- Task statement -
Print back each record unchanged, without pictures.
===
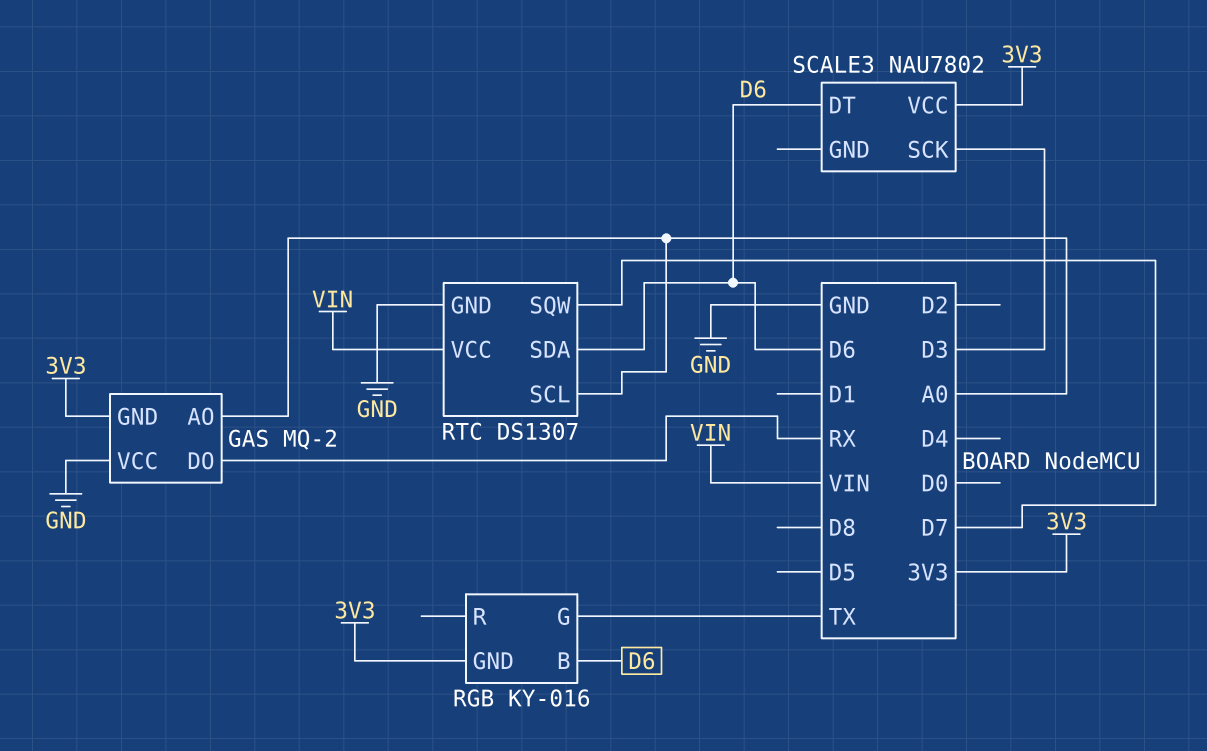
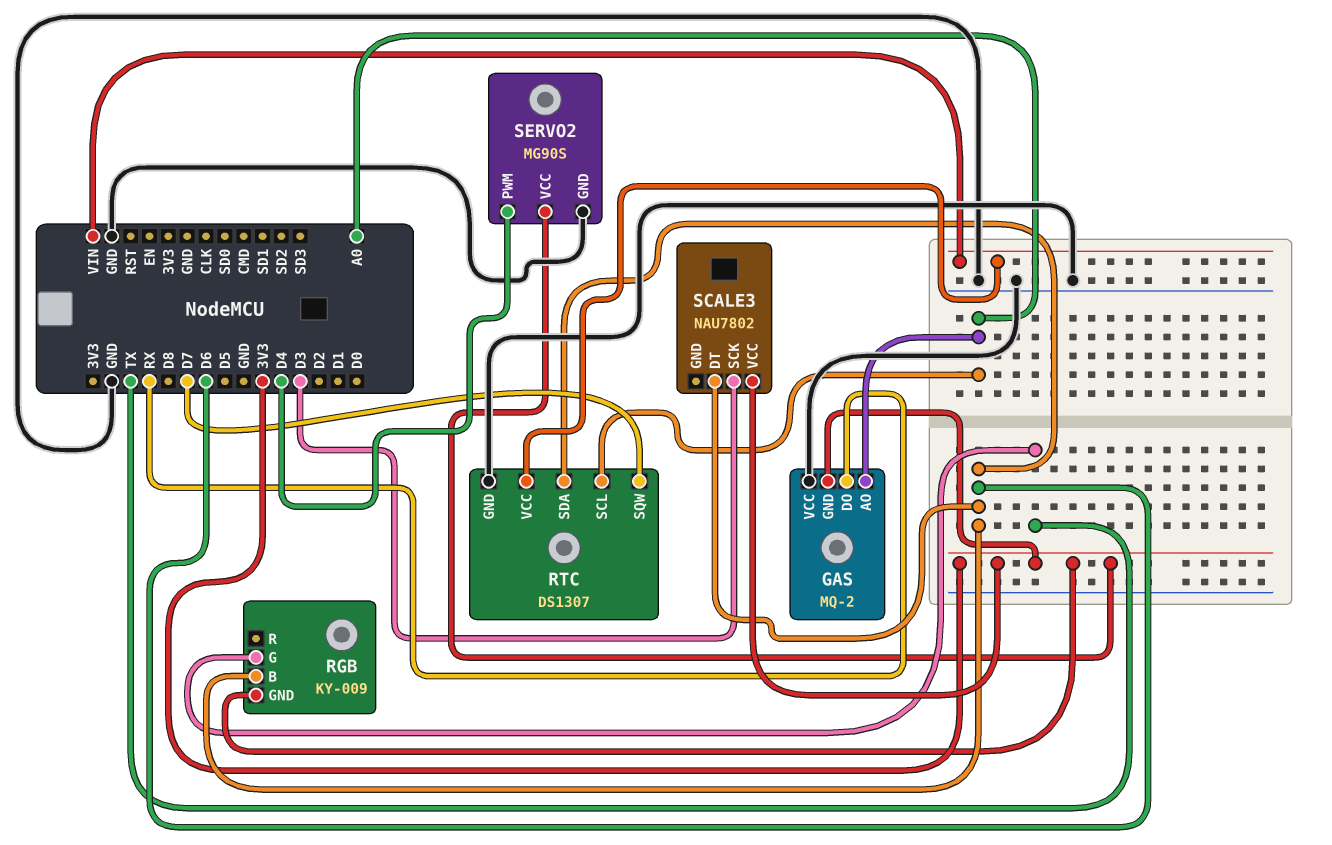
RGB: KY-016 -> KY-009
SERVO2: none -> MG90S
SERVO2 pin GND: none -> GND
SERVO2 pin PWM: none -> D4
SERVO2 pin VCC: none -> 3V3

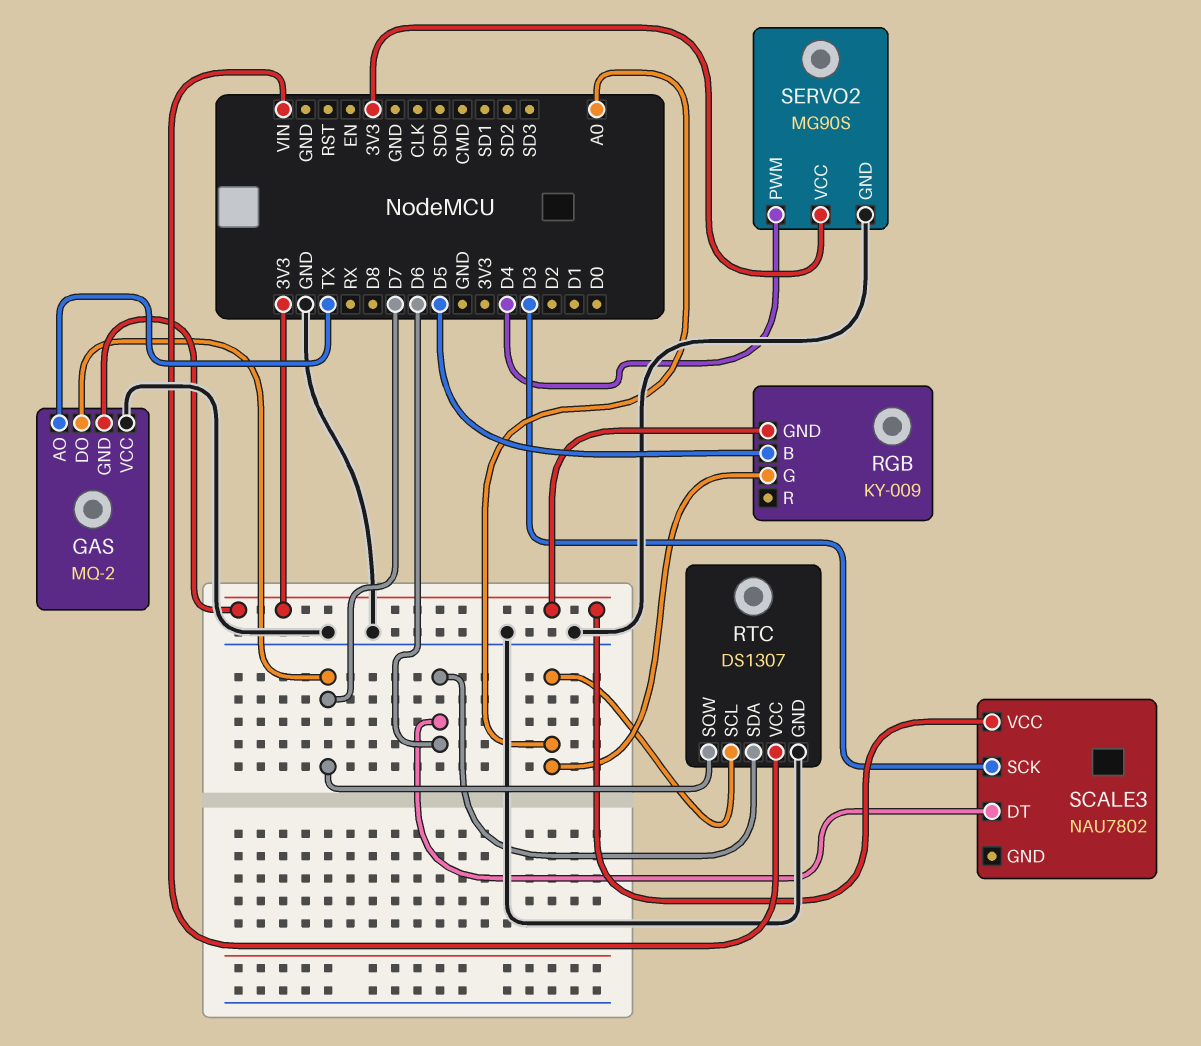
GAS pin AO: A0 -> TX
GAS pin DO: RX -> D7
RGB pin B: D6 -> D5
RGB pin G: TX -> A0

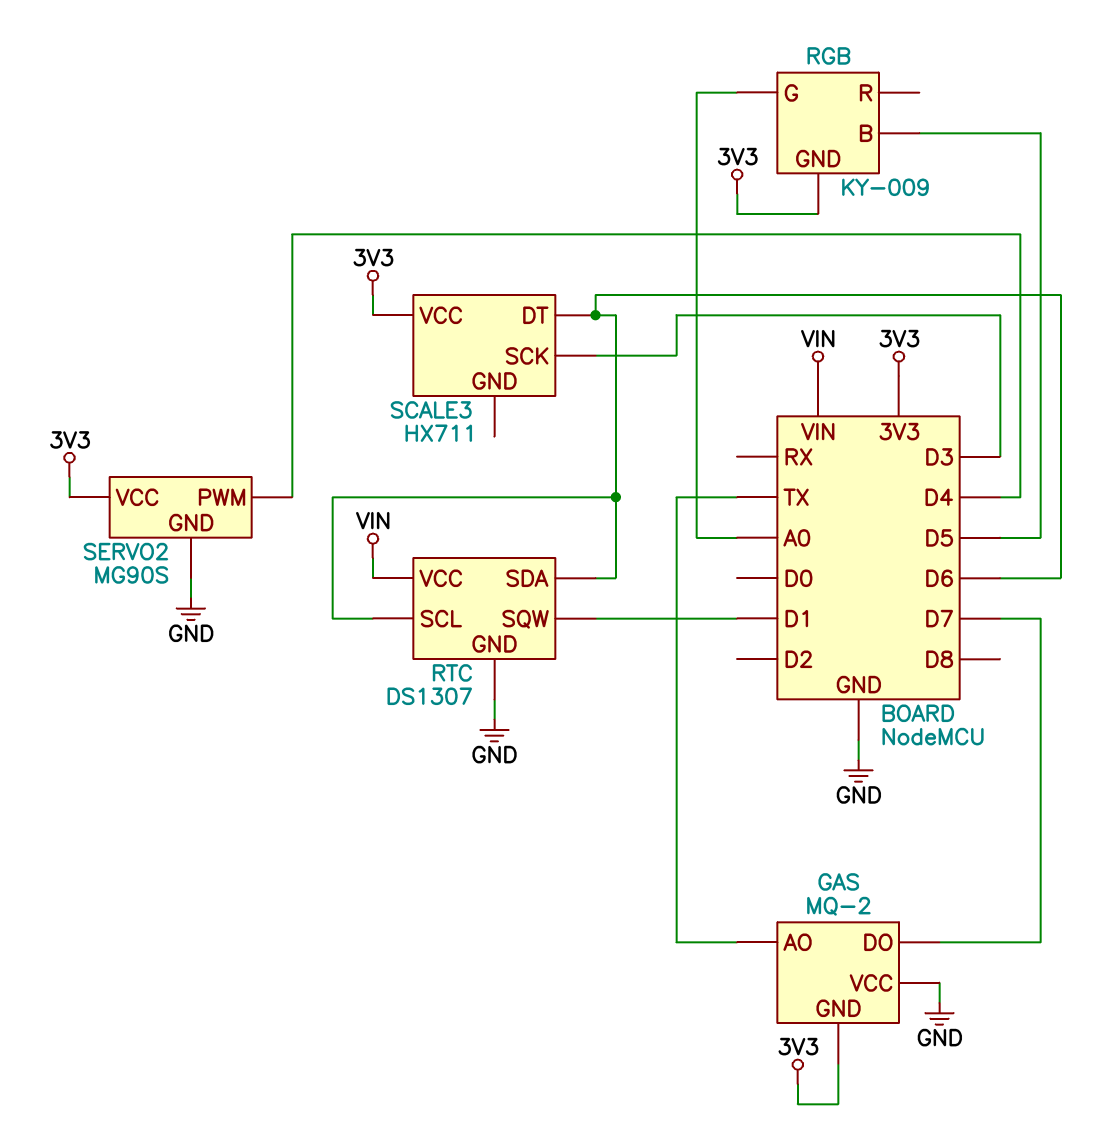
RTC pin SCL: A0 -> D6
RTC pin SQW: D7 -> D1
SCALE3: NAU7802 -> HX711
===
- Finished task -
RGB: KY-016 -> KY-009
SERVO2: none -> MG90S
SERVO2 pin GND: none -> GND
SERVO2 pin PWM: none -> D4
SERVO2 pin VCC: none -> 3V3

GAS pin AO: A0 -> TX
GAS pin DO: RX -> D7
RGB pin B: D6 -> D5
RGB pin G: TX -> A0

RTC pin SCL: A0 -> D6
RTC pin SQW: D7 -> D1
SCALE3: NAU7802 -> HX711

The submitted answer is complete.